**Requirement:** Print every entry exactly as it appears, but skip the pictures.

**Provided information:**
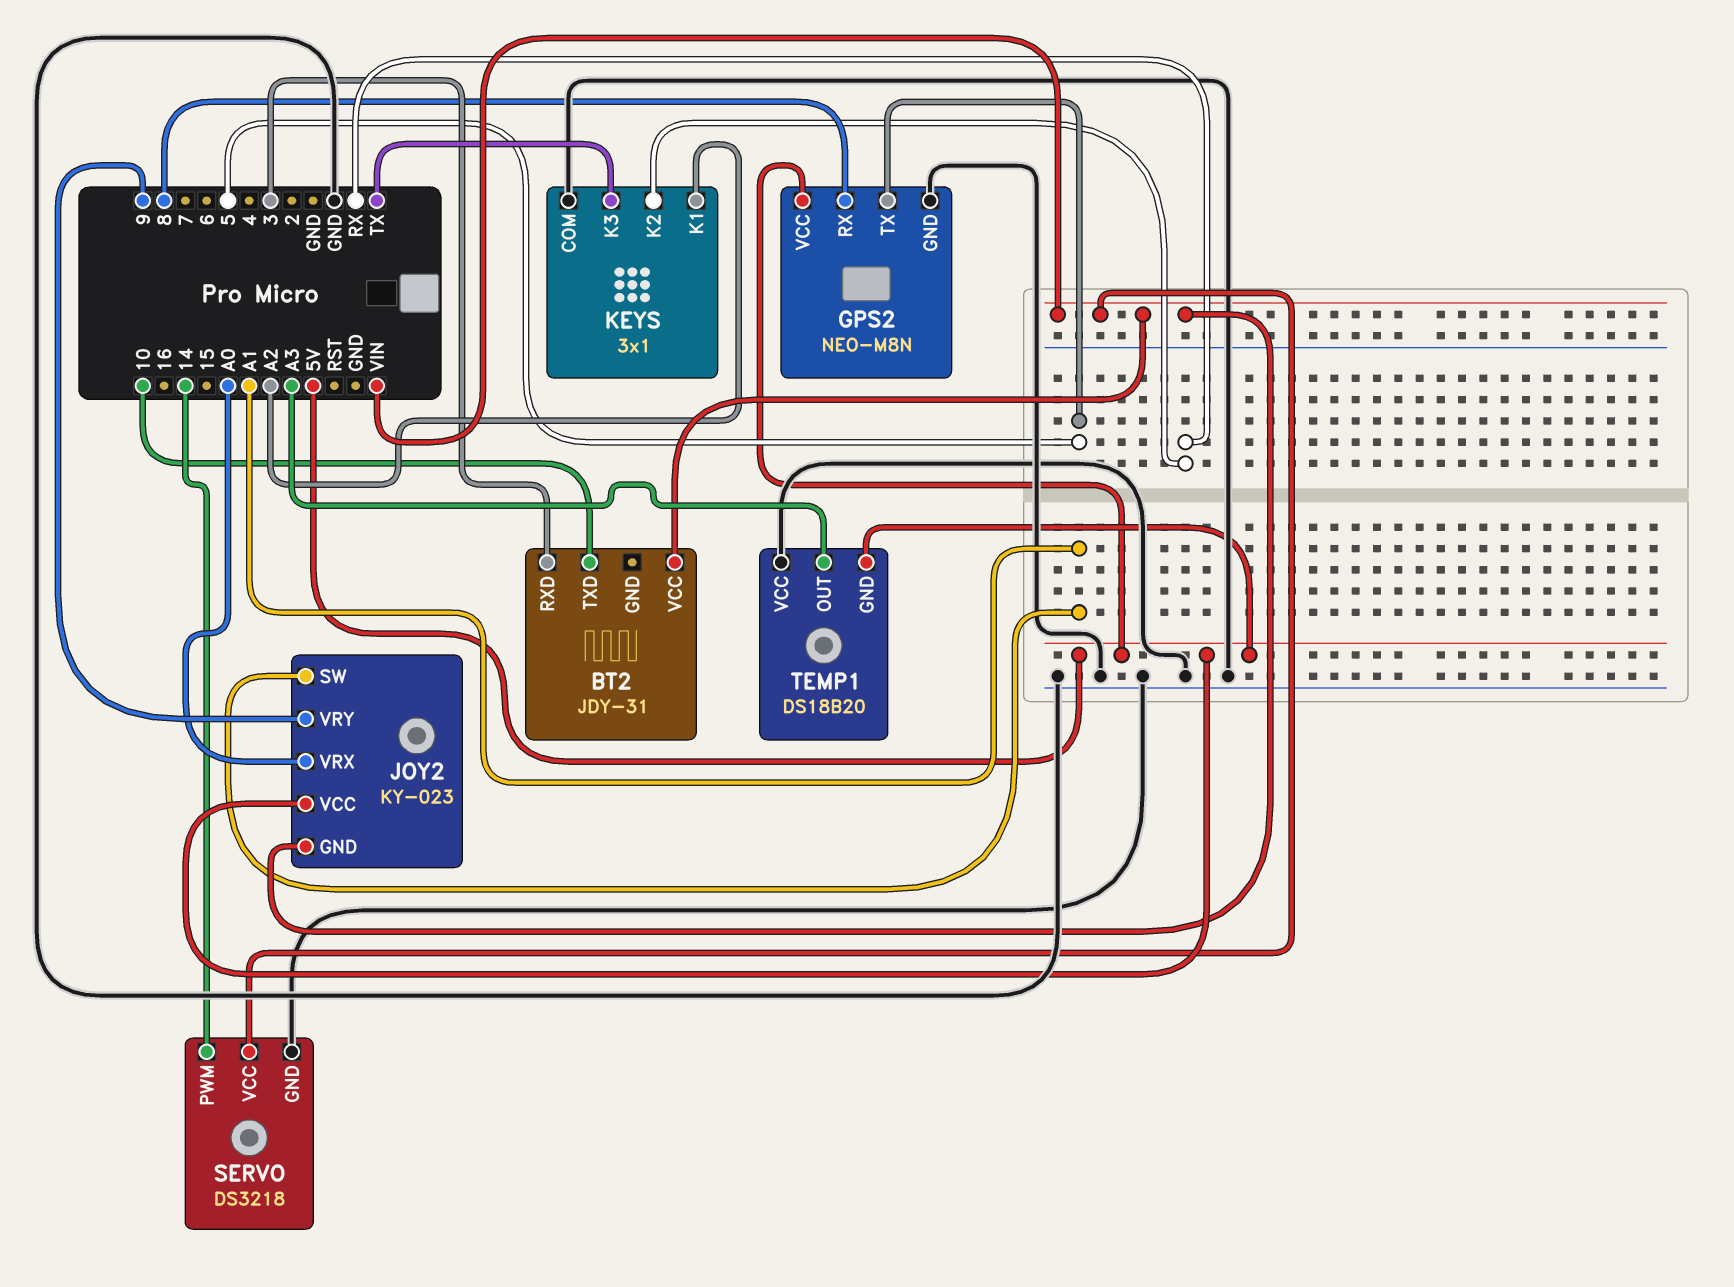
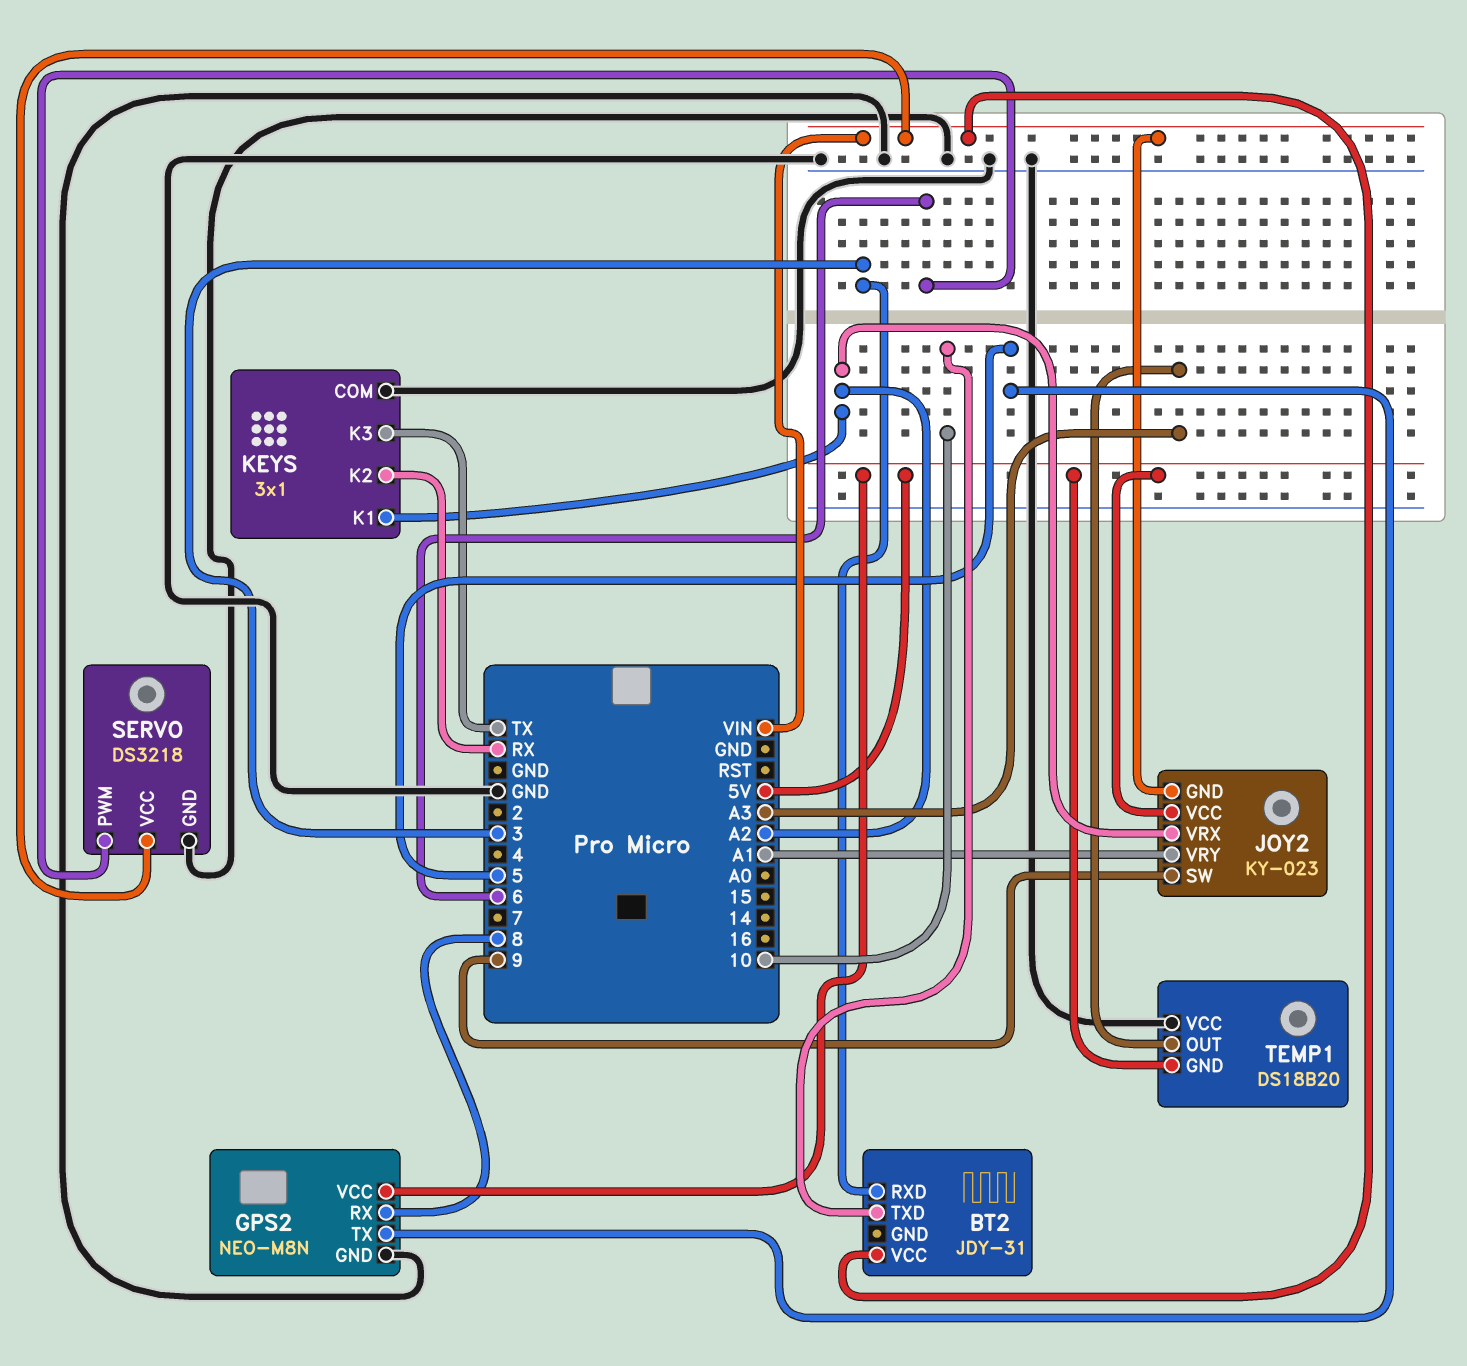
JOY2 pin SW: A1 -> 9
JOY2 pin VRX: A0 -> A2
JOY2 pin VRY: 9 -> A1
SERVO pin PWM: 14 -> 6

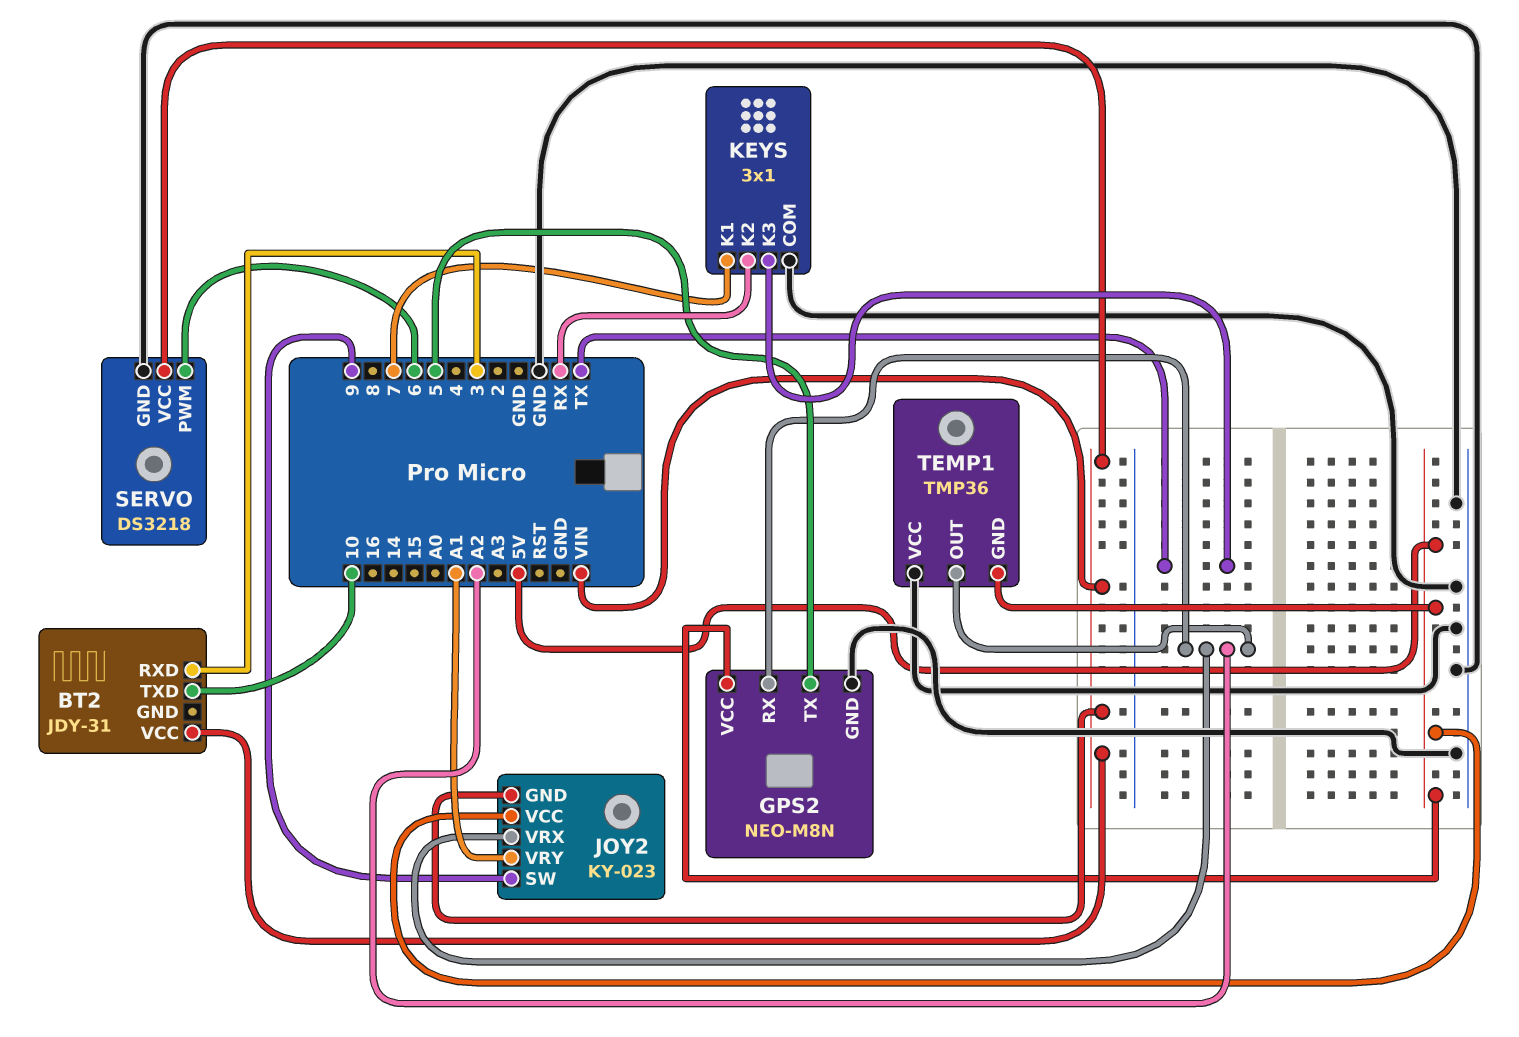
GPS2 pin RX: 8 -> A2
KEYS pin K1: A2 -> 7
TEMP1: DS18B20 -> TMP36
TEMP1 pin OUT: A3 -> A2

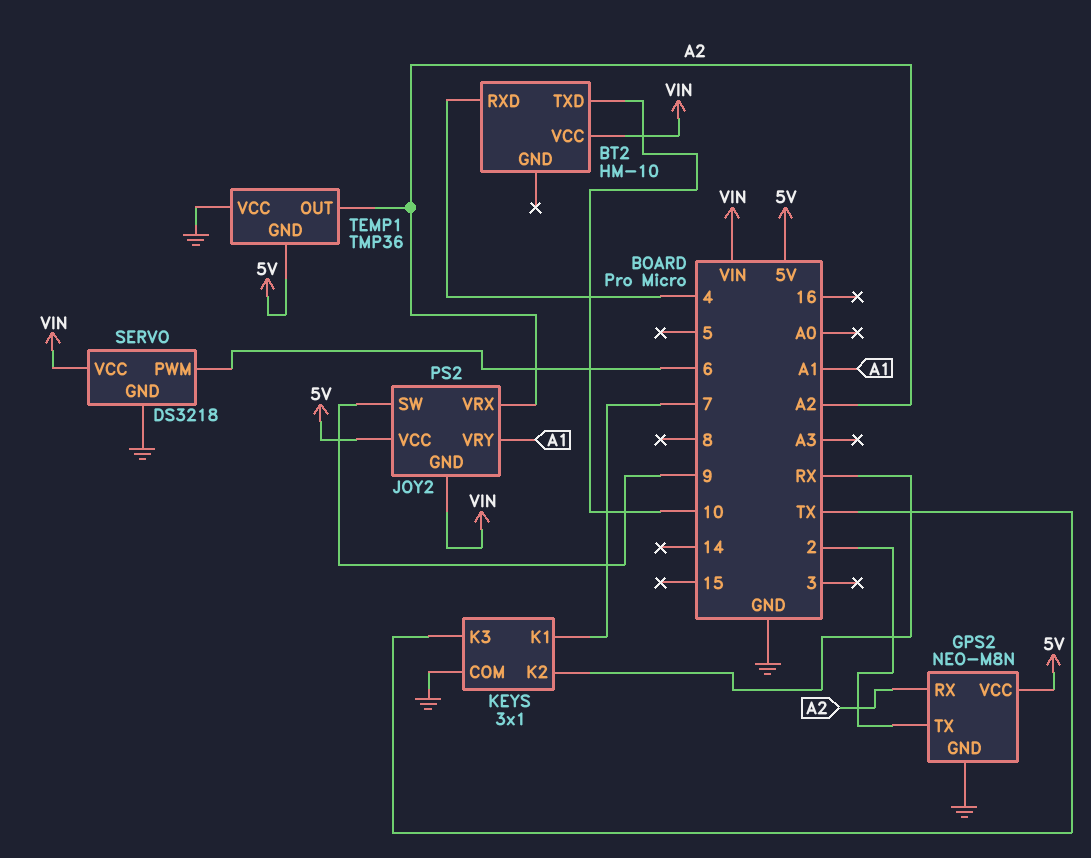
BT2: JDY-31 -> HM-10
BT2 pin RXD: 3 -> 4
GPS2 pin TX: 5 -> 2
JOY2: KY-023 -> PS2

**Written response:**
JOY2 pin SW: A1 -> 9
JOY2 pin VRX: A0 -> A2
JOY2 pin VRY: 9 -> A1
SERVO pin PWM: 14 -> 6

GPS2 pin RX: 8 -> A2
KEYS pin K1: A2 -> 7
TEMP1: DS18B20 -> TMP36
TEMP1 pin OUT: A3 -> A2

BT2: JDY-31 -> HM-10
BT2 pin RXD: 3 -> 4
GPS2 pin TX: 5 -> 2
JOY2: KY-023 -> PS2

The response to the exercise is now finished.